##### DATA RECORDS

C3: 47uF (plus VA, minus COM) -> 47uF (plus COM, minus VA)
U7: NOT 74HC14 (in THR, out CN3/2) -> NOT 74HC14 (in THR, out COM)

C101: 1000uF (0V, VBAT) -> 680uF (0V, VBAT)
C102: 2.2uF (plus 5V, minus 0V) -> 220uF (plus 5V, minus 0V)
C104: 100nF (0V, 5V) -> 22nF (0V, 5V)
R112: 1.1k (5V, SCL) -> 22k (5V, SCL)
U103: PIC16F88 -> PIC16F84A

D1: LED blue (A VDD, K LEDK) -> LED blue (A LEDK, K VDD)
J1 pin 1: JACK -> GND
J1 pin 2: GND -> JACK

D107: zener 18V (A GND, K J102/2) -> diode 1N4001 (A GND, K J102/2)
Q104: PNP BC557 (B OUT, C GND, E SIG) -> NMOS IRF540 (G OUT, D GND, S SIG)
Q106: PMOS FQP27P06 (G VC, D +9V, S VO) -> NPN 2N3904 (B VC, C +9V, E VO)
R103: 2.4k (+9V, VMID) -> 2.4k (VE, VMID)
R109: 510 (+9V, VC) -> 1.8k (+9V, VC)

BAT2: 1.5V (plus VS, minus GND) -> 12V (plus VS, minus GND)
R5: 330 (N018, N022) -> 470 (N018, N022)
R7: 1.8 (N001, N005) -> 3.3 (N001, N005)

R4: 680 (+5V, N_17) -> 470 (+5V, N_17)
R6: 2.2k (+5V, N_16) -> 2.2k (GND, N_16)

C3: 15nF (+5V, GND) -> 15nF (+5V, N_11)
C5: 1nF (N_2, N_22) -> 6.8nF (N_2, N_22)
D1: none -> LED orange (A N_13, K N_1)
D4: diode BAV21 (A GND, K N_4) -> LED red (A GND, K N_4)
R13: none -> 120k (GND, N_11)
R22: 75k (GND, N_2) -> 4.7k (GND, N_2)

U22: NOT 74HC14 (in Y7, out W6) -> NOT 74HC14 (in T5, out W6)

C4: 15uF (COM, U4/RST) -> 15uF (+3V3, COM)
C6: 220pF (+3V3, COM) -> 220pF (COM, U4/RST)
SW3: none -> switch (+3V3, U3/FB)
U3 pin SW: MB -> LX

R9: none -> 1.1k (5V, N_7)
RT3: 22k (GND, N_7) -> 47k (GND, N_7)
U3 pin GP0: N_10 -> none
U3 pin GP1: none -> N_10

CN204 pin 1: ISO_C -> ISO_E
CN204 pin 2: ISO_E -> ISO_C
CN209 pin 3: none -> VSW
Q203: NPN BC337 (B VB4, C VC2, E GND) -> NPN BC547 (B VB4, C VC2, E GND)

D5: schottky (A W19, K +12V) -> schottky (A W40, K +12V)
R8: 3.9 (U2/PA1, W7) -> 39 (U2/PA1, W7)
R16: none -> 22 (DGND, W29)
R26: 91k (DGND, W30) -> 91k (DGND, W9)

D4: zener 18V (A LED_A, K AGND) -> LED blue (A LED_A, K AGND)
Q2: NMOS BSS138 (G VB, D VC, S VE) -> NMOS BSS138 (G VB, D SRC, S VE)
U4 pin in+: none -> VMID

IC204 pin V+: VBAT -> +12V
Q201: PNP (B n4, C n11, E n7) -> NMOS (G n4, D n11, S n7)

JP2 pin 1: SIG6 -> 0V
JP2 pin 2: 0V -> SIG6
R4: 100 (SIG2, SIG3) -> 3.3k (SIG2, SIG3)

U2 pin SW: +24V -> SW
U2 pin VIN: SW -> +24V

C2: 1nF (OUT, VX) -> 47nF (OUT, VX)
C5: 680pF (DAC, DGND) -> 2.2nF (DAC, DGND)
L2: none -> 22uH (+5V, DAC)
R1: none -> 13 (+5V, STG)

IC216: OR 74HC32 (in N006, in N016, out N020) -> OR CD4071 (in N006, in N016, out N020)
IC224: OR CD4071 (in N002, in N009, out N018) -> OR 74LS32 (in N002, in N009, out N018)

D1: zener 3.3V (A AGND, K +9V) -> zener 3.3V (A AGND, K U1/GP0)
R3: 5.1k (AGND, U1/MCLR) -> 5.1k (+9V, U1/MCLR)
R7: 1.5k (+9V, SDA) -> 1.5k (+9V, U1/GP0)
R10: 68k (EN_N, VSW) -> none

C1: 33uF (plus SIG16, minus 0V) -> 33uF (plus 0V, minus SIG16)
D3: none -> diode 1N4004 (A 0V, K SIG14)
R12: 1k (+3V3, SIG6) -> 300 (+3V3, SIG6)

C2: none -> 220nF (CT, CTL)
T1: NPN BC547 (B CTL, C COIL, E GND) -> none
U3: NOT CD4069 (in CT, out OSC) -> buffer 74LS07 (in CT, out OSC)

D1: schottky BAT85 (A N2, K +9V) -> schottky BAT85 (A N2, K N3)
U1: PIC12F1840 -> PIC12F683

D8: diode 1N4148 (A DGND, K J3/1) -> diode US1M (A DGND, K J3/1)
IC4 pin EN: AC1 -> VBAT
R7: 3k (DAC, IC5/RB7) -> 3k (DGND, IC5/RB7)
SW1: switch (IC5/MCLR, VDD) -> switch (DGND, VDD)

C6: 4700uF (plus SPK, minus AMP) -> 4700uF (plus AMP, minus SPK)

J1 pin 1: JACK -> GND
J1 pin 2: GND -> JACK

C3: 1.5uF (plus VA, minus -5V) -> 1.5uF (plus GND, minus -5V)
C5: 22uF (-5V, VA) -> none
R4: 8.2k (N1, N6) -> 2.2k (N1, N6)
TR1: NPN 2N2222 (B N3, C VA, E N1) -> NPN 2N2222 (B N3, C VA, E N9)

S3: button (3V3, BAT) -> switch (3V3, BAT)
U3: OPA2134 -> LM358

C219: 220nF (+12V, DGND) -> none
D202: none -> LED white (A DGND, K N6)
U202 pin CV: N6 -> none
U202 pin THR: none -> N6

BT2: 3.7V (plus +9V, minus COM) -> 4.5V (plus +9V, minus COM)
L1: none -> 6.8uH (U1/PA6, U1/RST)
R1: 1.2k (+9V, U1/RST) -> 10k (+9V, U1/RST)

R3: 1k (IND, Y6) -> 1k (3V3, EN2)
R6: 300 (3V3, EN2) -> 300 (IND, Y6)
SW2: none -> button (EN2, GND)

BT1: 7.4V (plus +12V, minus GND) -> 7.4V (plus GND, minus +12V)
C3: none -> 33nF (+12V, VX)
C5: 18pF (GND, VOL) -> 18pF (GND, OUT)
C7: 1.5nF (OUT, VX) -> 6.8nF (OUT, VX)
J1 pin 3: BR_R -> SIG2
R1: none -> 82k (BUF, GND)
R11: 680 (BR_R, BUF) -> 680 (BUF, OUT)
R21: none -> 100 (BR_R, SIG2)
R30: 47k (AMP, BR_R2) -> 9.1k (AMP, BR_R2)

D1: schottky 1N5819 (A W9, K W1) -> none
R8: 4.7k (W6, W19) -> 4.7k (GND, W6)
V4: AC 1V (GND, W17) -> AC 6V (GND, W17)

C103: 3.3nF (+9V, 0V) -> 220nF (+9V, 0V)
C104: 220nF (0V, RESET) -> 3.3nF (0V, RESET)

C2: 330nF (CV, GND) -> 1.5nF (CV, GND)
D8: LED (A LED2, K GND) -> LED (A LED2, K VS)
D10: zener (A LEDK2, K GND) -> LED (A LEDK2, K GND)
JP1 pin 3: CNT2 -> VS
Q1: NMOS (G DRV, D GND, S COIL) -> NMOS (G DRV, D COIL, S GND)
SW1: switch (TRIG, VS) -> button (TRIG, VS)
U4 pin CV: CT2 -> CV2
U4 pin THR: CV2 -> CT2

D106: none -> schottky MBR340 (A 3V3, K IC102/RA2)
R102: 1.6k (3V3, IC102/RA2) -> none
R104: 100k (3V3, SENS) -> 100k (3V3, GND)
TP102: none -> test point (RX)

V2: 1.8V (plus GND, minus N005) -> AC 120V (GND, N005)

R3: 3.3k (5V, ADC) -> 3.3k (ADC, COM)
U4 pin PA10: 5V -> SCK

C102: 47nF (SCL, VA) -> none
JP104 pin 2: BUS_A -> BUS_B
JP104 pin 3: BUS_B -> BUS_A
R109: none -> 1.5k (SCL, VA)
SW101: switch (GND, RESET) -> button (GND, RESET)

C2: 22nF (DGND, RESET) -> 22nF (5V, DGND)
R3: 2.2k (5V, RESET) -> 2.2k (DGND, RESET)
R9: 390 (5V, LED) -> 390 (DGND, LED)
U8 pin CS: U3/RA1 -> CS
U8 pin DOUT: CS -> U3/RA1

##########

EXERCISE BRIEF:
Exactly the lines from the start of the entries through the one bearing "D107: zener 18V" are to be output, with both ends included.

RESPONSE:
C3: 47uF (plus VA, minus COM) -> 47uF (plus COM, minus VA)
U7: NOT 74HC14 (in THR, out CN3/2) -> NOT 74HC14 (in THR, out COM)

C101: 1000uF (0V, VBAT) -> 680uF (0V, VBAT)
C102: 2.2uF (plus 5V, minus 0V) -> 220uF (plus 5V, minus 0V)
C104: 100nF (0V, 5V) -> 22nF (0V, 5V)
R112: 1.1k (5V, SCL) -> 22k (5V, SCL)
U103: PIC16F88 -> PIC16F84A

D1: LED blue (A VDD, K LEDK) -> LED blue (A LEDK, K VDD)
J1 pin 1: JACK -> GND
J1 pin 2: GND -> JACK

D107: zener 18V (A GND, K J102/2) -> diode 1N4001 (A GND, K J102/2)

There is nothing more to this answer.